THE PROBLEM: Copy out every one of the following entries word for word, without changing anything.

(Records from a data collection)
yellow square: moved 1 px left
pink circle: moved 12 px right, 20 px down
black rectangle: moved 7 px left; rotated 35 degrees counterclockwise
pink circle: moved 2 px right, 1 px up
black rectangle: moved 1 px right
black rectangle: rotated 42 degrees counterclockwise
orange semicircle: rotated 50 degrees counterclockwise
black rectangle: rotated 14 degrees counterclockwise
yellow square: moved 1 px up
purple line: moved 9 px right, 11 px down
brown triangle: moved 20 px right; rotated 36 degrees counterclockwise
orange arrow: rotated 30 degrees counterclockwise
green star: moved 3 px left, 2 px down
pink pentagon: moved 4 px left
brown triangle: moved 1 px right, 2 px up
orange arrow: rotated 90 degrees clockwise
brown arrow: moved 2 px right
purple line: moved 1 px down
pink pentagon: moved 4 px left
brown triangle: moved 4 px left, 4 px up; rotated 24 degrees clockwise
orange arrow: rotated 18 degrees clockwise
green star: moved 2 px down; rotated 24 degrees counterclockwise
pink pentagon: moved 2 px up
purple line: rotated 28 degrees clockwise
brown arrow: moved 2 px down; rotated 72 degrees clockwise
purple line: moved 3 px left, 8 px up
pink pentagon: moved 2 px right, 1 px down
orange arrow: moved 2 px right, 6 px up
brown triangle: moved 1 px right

RESULT BELOW:
yellow square: moved 1 px left
pink circle: moved 12 px right, 20 px down
black rectangle: moved 7 px left; rotated 35 degrees counterclockwise
pink circle: moved 2 px right, 1 px up
black rectangle: moved 1 px right
black rectangle: rotated 42 degrees counterclockwise
orange semicircle: rotated 50 degrees counterclockwise
black rectangle: rotated 14 degrees counterclockwise
yellow square: moved 1 px up
purple line: moved 9 px right, 11 px down
brown triangle: moved 20 px right; rotated 36 degrees counterclockwise
orange arrow: rotated 30 degrees counterclockwise
green star: moved 3 px left, 2 px down
pink pentagon: moved 4 px left
brown triangle: moved 1 px right, 2 px up
orange arrow: rotated 90 degrees clockwise
brown arrow: moved 2 px right
purple line: moved 1 px down
pink pentagon: moved 4 px left
brown triangle: moved 4 px left, 4 px up; rotated 24 degrees clockwise
orange arrow: rotated 18 degrees clockwise
green star: moved 2 px down; rotated 24 degrees counterclockwise
pink pentagon: moved 2 px up
purple line: rotated 28 degrees clockwise
brown arrow: moved 2 px down; rotated 72 degrees clockwise
purple line: moved 3 px left, 8 px up
pink pentagon: moved 2 px right, 1 px down
orange arrow: moved 2 px right, 6 px up
brown triangle: moved 1 px right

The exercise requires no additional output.